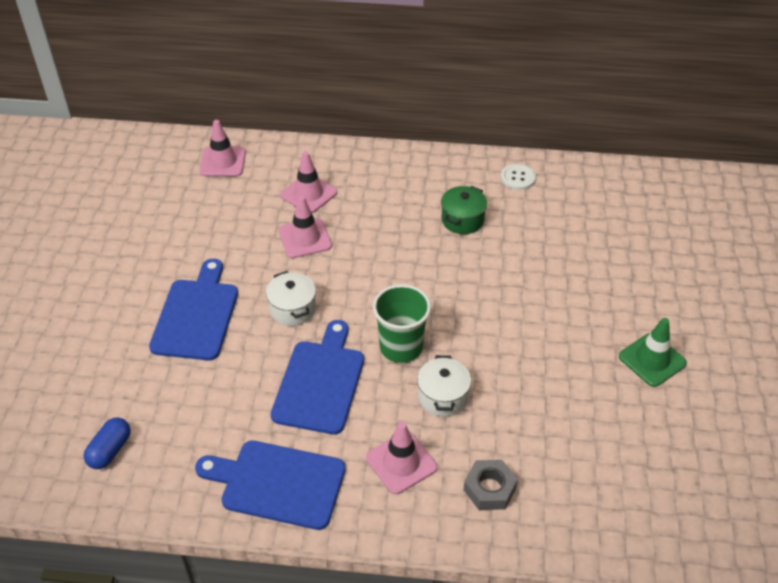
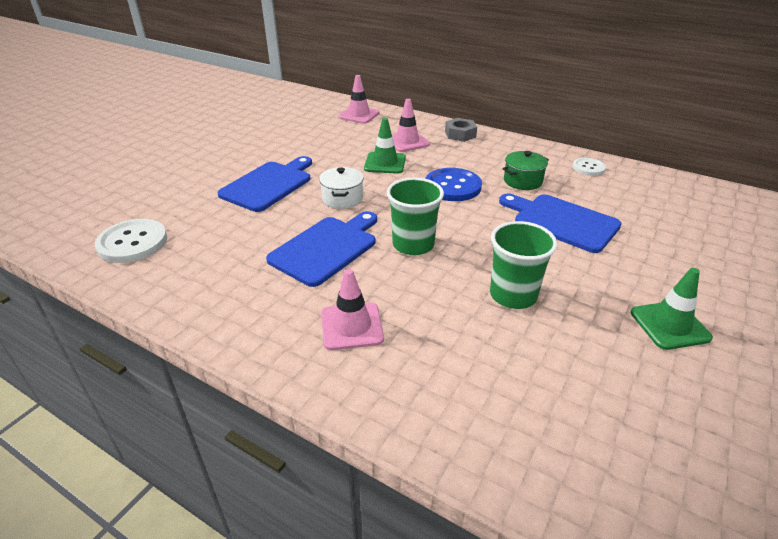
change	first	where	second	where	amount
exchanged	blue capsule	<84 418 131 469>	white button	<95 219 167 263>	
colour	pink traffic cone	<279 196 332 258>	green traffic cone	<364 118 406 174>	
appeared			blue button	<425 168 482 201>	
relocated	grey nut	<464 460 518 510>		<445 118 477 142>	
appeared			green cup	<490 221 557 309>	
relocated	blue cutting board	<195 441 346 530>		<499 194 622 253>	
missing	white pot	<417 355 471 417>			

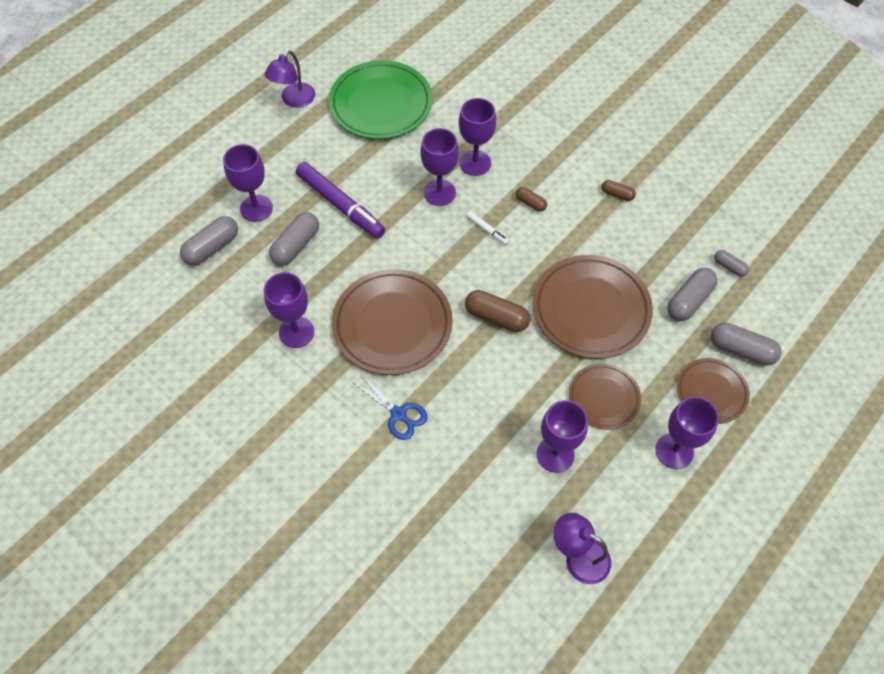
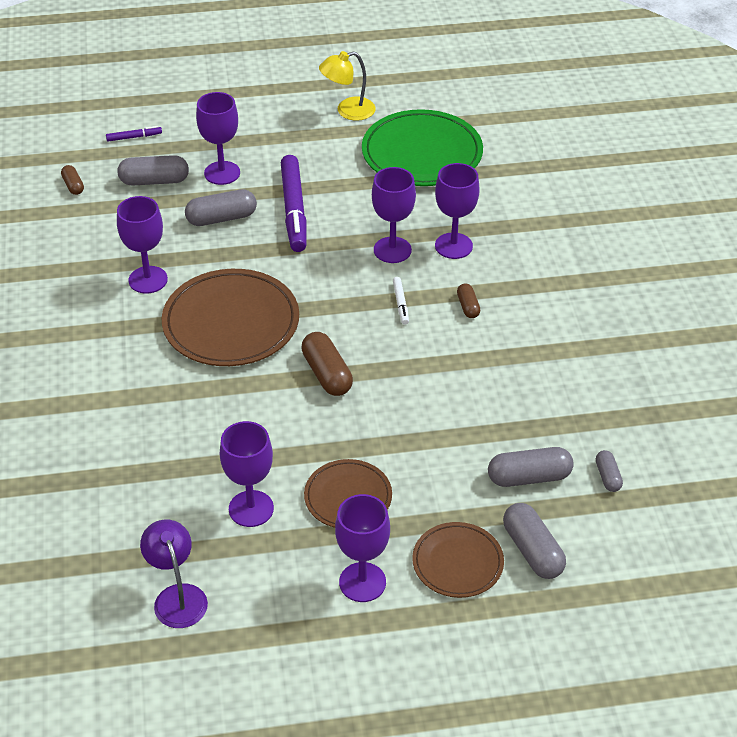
change	first	where	second	where	amount
relocated	brown capsule	<601 180 636 201>		<61 165 84 195>	
appeared			purple marker	<106 126 162 141>	
colour	purple lamp	<264 50 315 108>	yellow lamp	<319 51 376 121>	
missing	blue scissors	<352 376 427 440>			
missing	brown plate	<533 255 653 359>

* **Problem description**:
Give the data above again, exactly, with every picture removed.

* **Answer box**:
change	first	where	second	where	amount
exchanged	blue capsule	<84 418 131 469>	white button	<95 219 167 263>	
colour	pink traffic cone	<279 196 332 258>	green traffic cone	<364 118 406 174>	
appeared			blue button	<425 168 482 201>	
relocated	grey nut	<464 460 518 510>		<445 118 477 142>	
appeared			green cup	<490 221 557 309>	
relocated	blue cutting board	<195 441 346 530>		<499 194 622 253>	
missing	white pot	<417 355 471 417>			

change	first	where	second	where	amount
relocated	brown capsule	<601 180 636 201>		<61 165 84 195>	
appeared			purple marker	<106 126 162 141>	
colour	purple lamp	<264 50 315 108>	yellow lamp	<319 51 376 121>	
missing	blue scissors	<352 376 427 440>			
missing	brown plate	<533 255 653 359>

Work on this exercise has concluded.